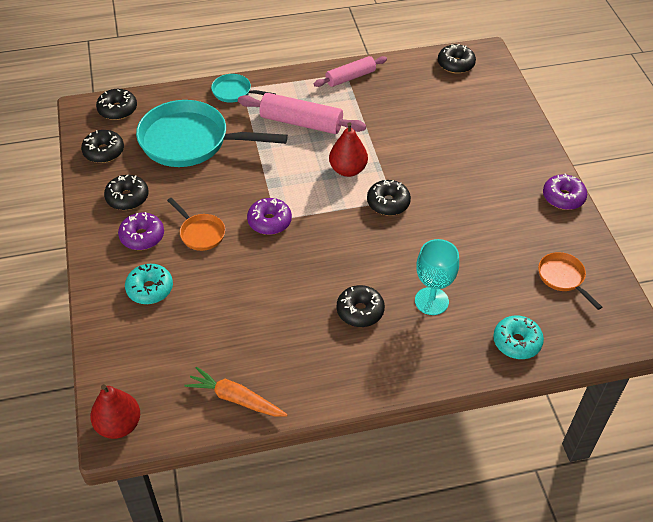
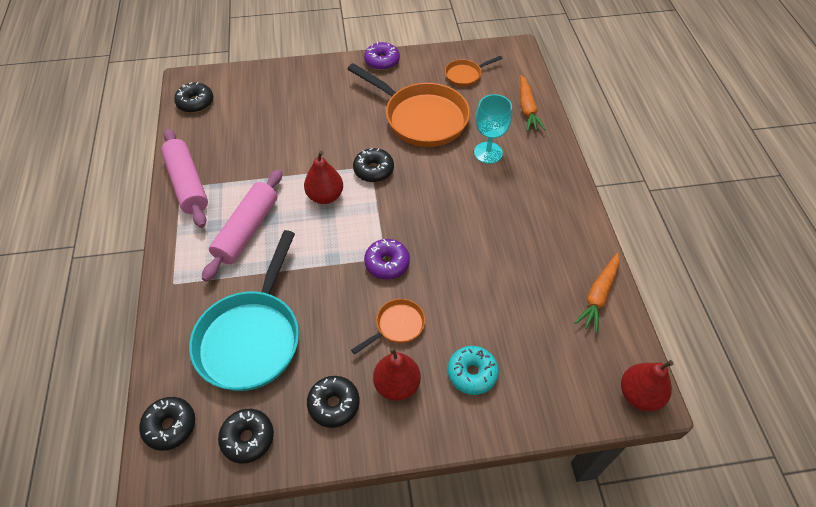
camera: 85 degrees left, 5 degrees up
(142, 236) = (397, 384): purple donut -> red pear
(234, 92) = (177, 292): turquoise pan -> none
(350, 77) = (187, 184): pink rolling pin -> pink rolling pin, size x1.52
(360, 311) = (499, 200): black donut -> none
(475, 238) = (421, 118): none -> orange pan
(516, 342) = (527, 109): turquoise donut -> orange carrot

☆ ☆ ☆

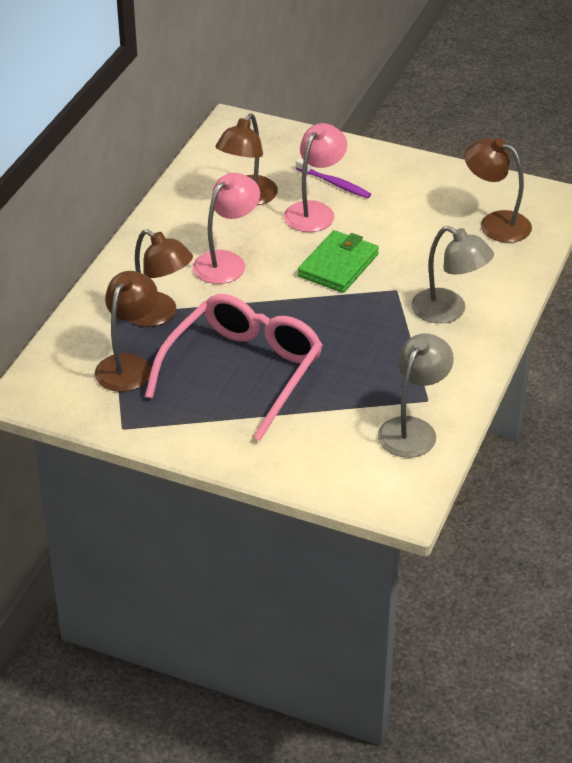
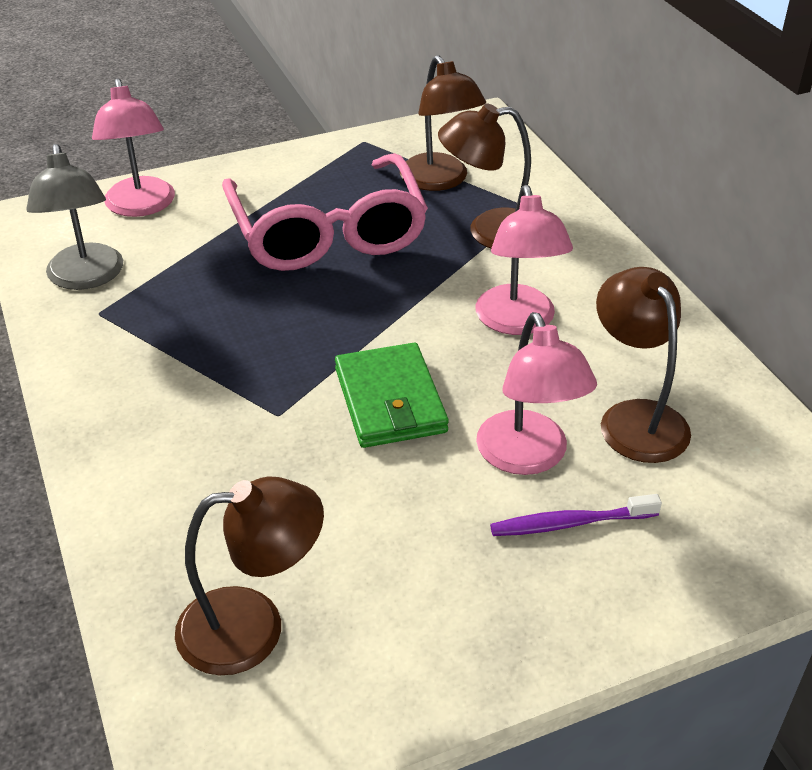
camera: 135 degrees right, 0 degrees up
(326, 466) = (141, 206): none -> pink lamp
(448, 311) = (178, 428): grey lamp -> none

☆ ☆ ☆

### What to work on
Copy every line of the data that holds the string "turquoise".

### Output
(234, 92) = (177, 292): turquoise pan -> none
(516, 342) = (527, 109): turquoise donut -> orange carrot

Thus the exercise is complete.